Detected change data
--- START ---

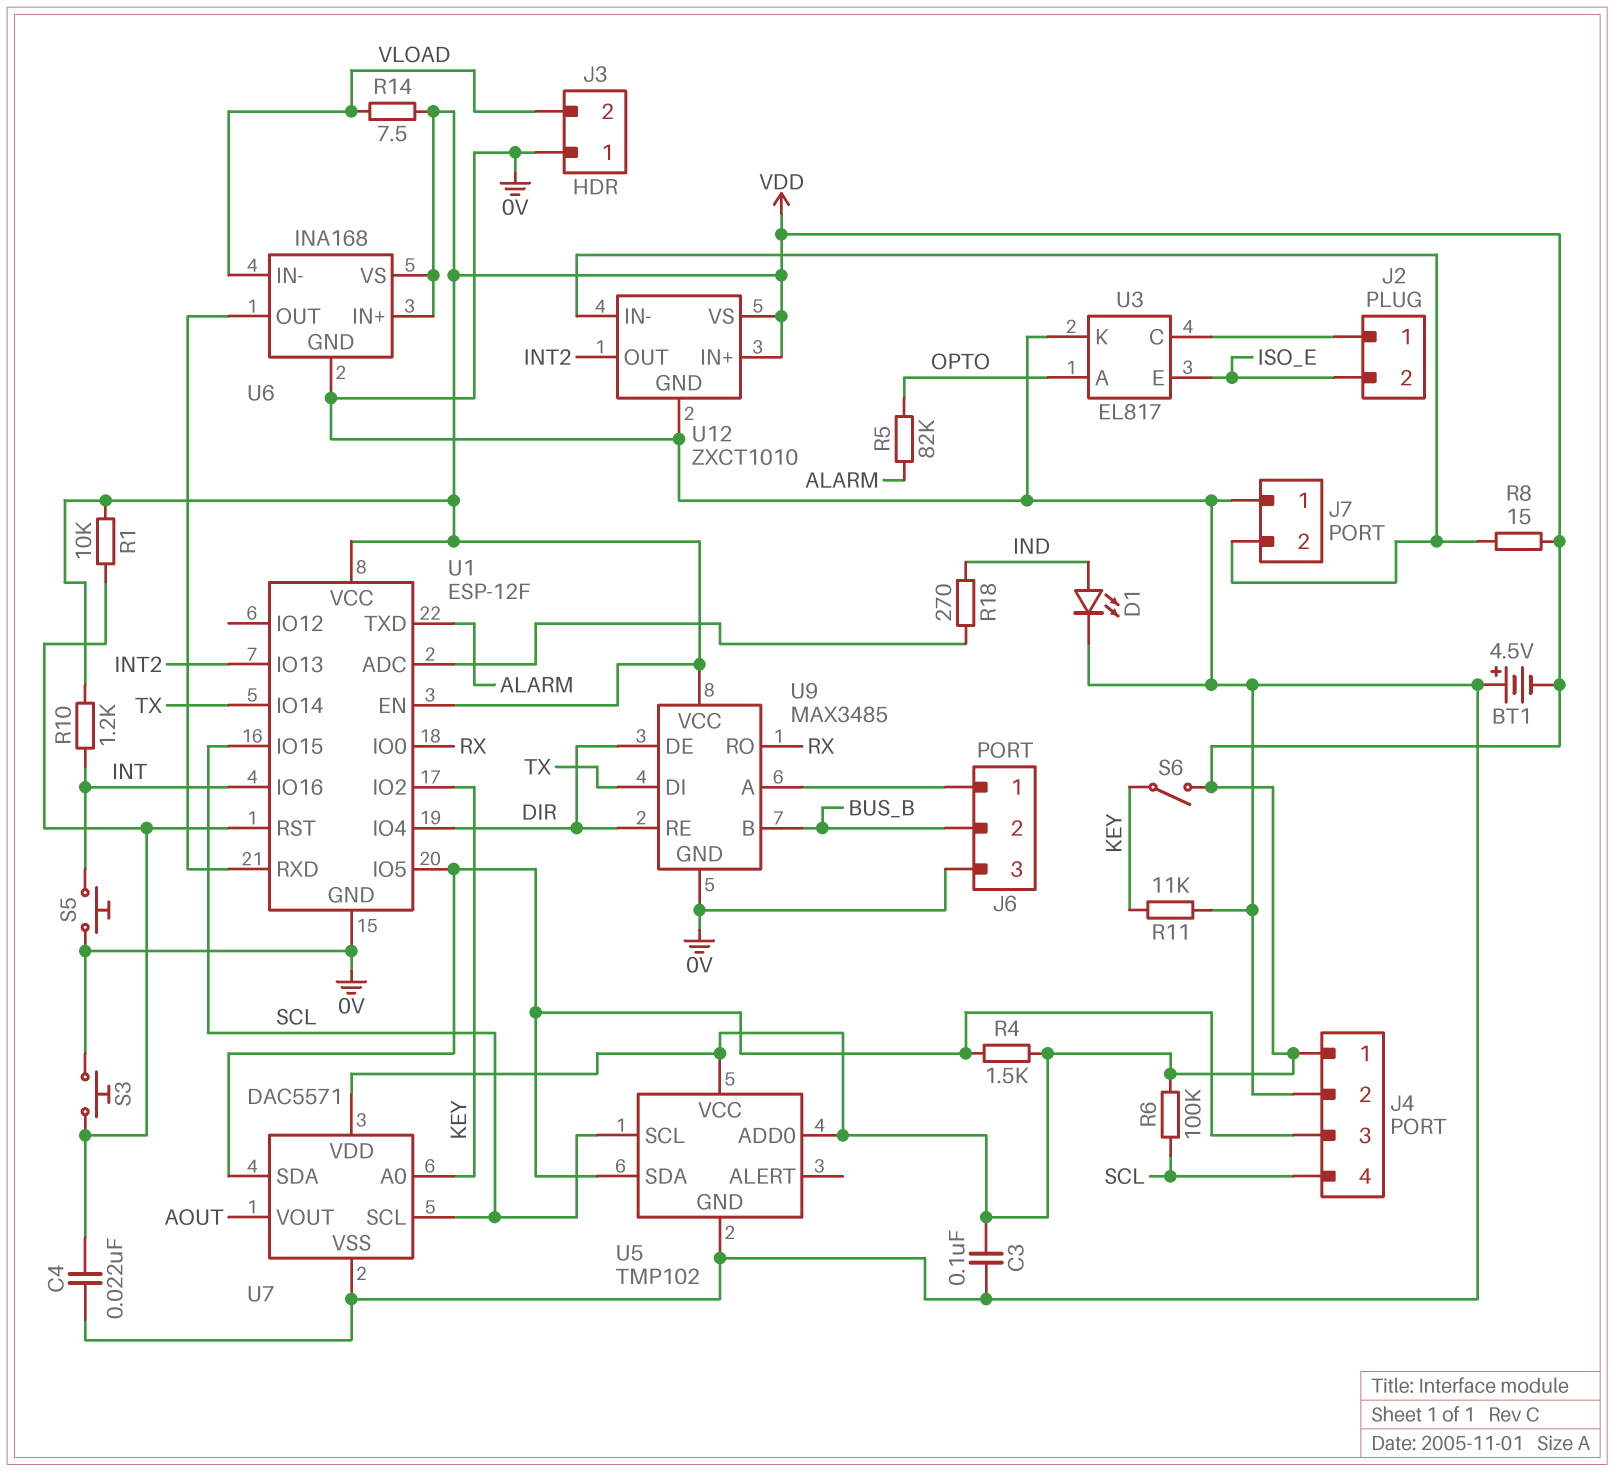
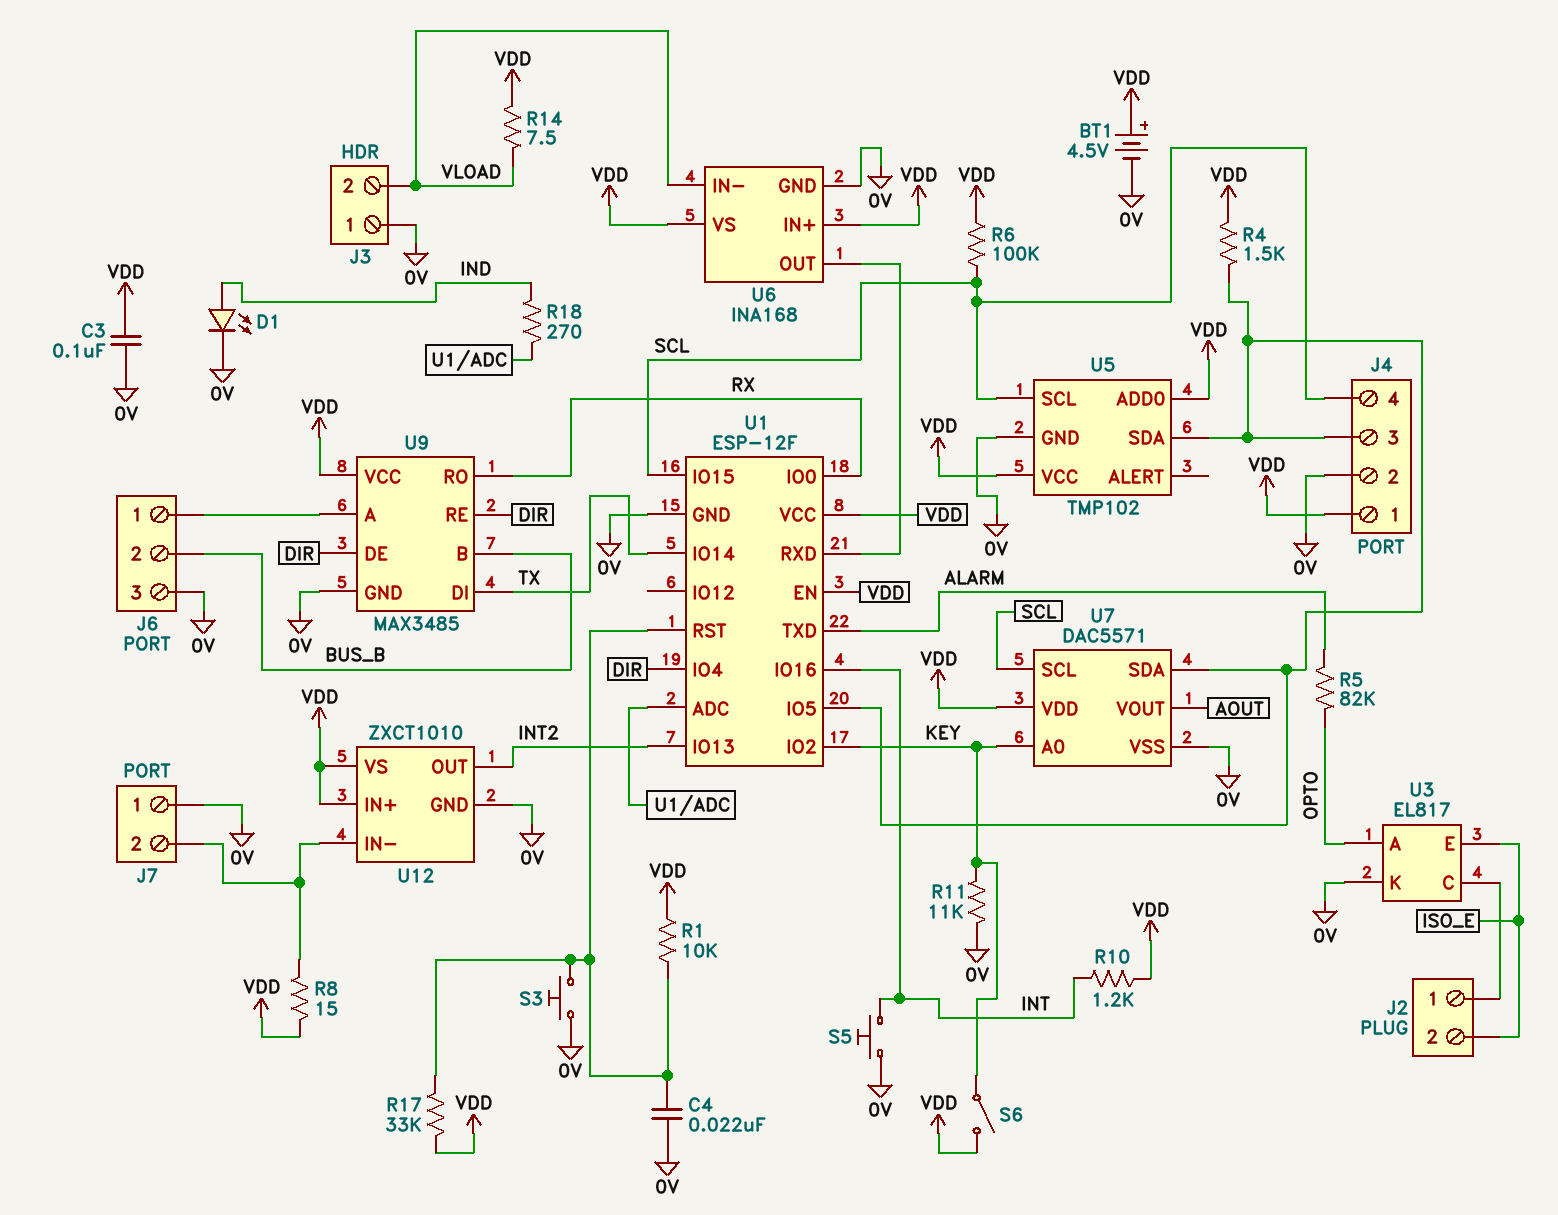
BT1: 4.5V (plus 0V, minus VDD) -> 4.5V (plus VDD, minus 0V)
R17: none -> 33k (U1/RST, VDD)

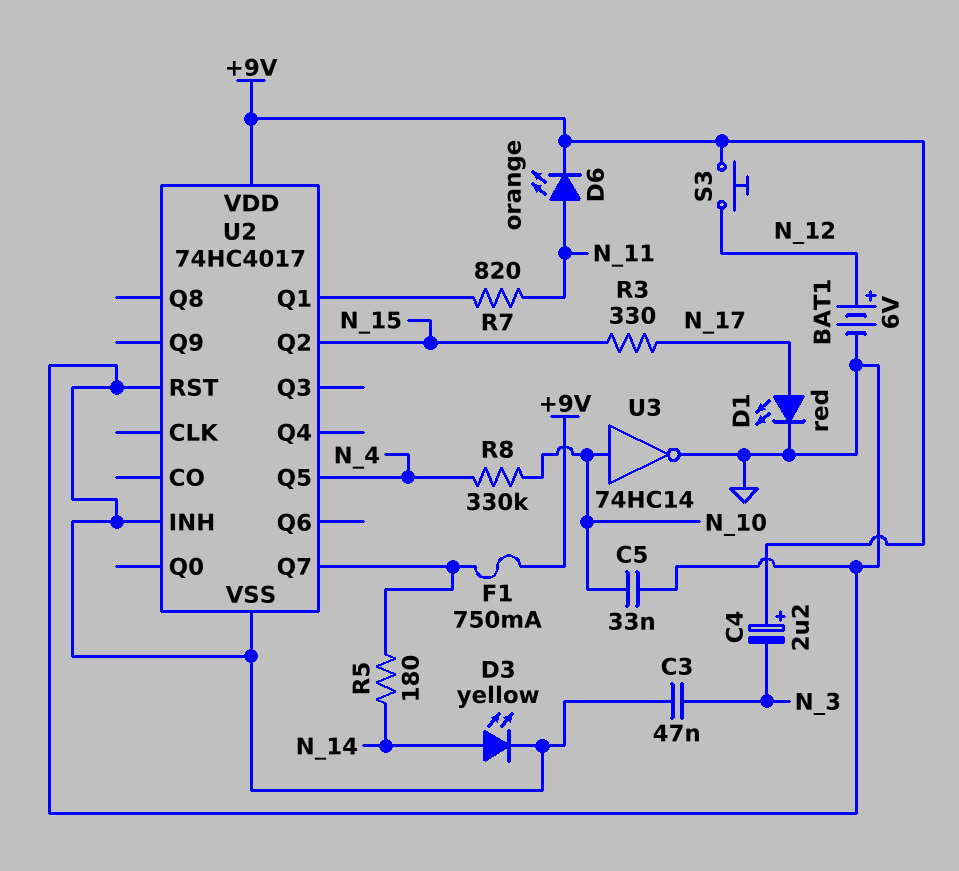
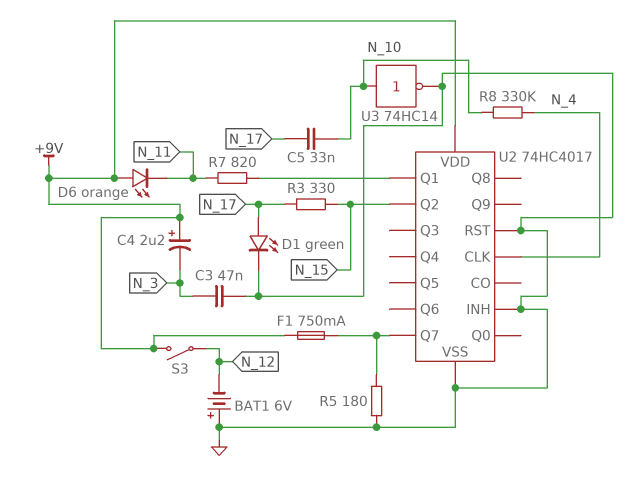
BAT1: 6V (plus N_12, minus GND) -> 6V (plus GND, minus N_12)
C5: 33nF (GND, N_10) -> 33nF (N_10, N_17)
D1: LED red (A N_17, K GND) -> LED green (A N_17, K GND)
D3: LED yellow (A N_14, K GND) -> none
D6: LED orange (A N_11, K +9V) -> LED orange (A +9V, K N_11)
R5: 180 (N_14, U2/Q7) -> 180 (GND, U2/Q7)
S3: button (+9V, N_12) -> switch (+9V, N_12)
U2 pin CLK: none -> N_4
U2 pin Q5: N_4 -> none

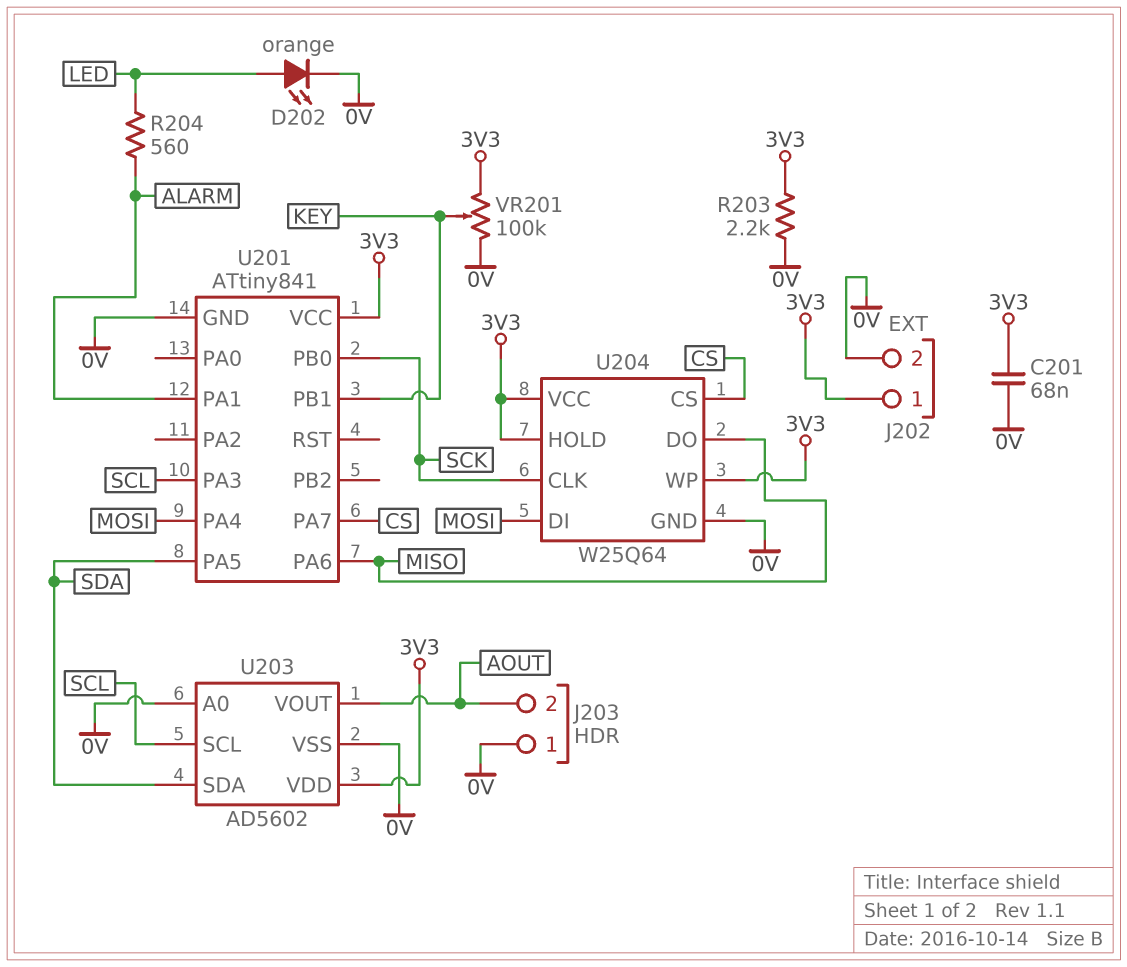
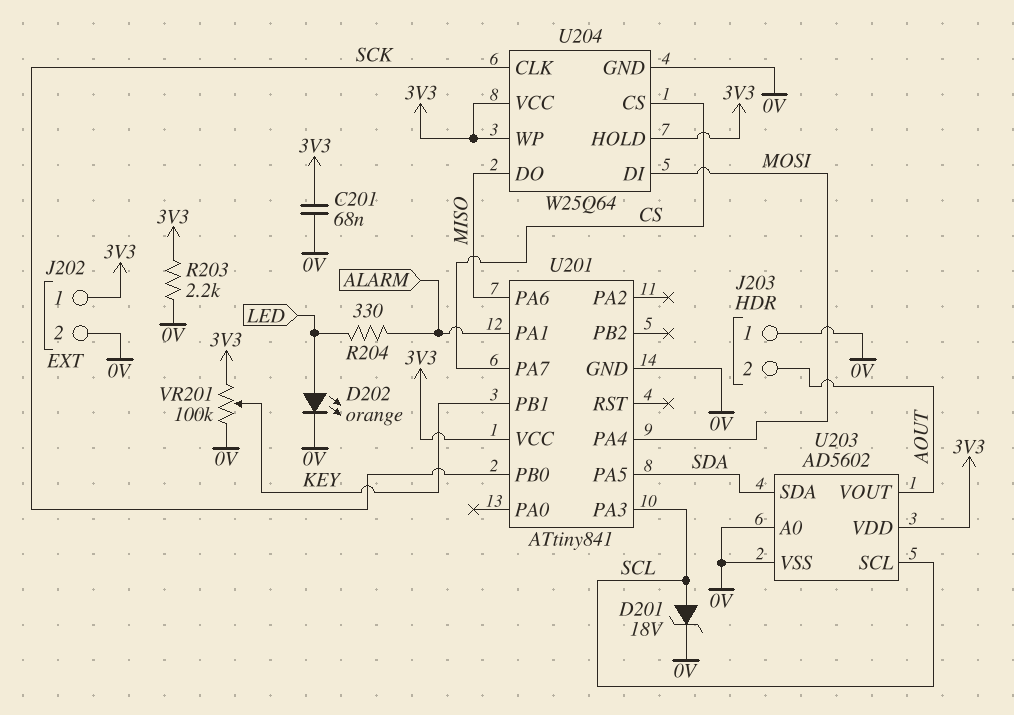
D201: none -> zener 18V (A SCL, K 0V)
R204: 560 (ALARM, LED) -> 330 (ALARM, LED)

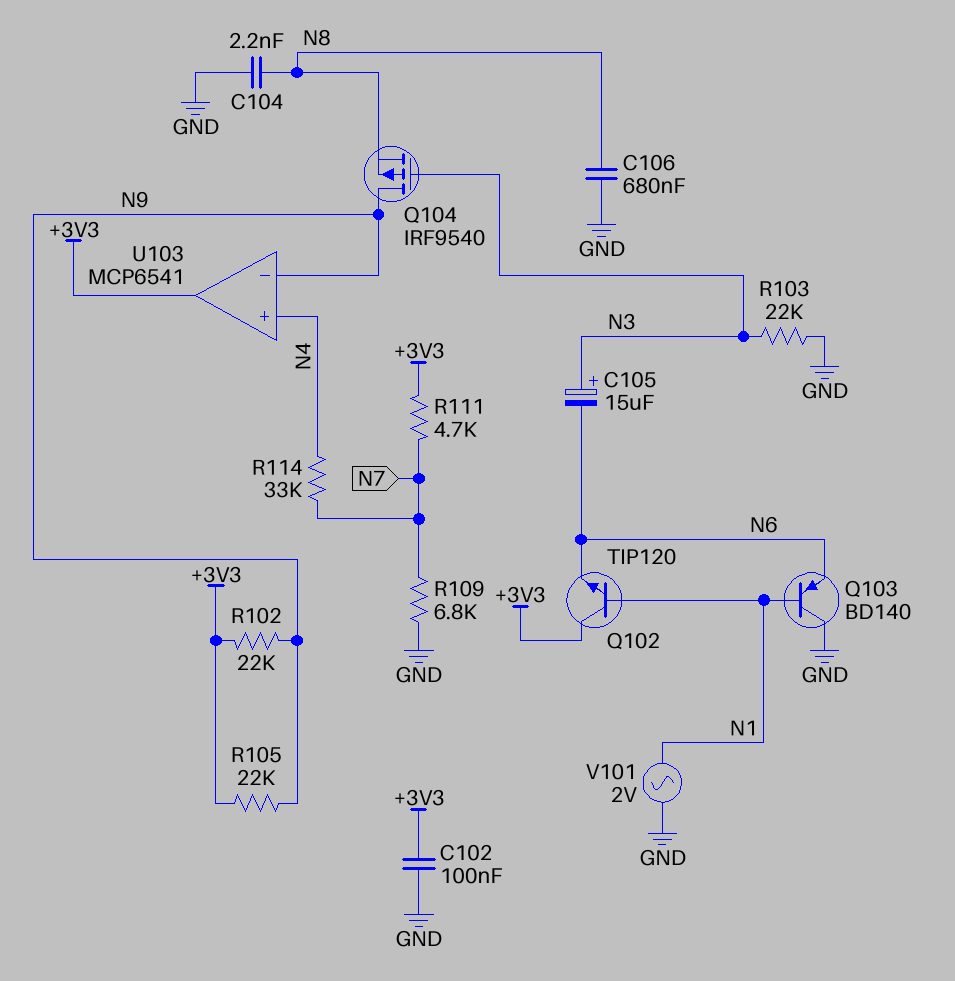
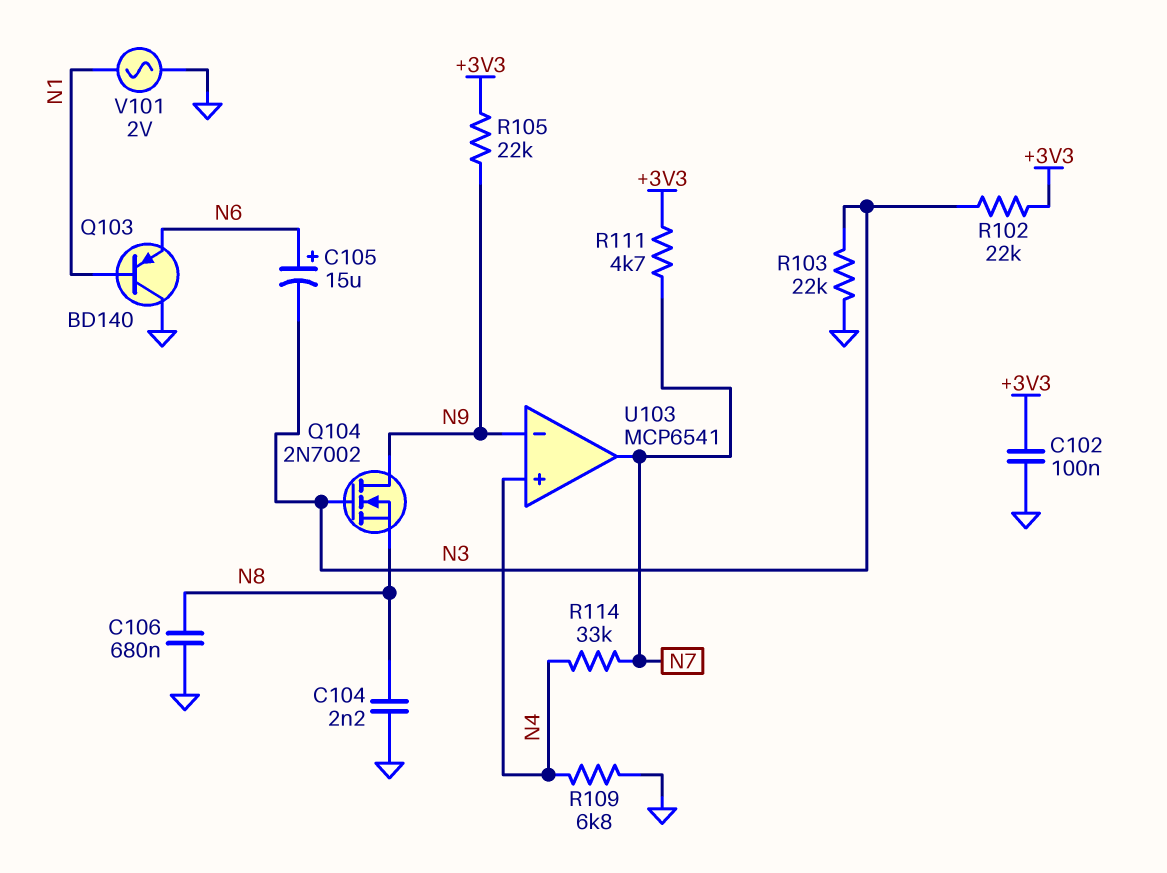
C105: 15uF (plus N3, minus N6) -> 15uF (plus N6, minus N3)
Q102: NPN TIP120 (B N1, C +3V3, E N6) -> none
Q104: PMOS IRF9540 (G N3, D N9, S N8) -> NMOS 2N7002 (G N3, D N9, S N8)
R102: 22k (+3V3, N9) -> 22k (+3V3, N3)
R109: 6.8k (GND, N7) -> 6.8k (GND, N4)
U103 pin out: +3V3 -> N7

--- END ---

- **What you have to do**
Scan the entries above for the string "none", and copy every line where it turns up.

- **Result below**
R17: none -> 33k (U1/RST, VDD)
D3: LED yellow (A N_14, K GND) -> none
U2 pin CLK: none -> N_4
U2 pin Q5: N_4 -> none
D201: none -> zener 18V (A SCL, K 0V)
Q102: NPN TIP120 (B N1, C +3V3, E N6) -> none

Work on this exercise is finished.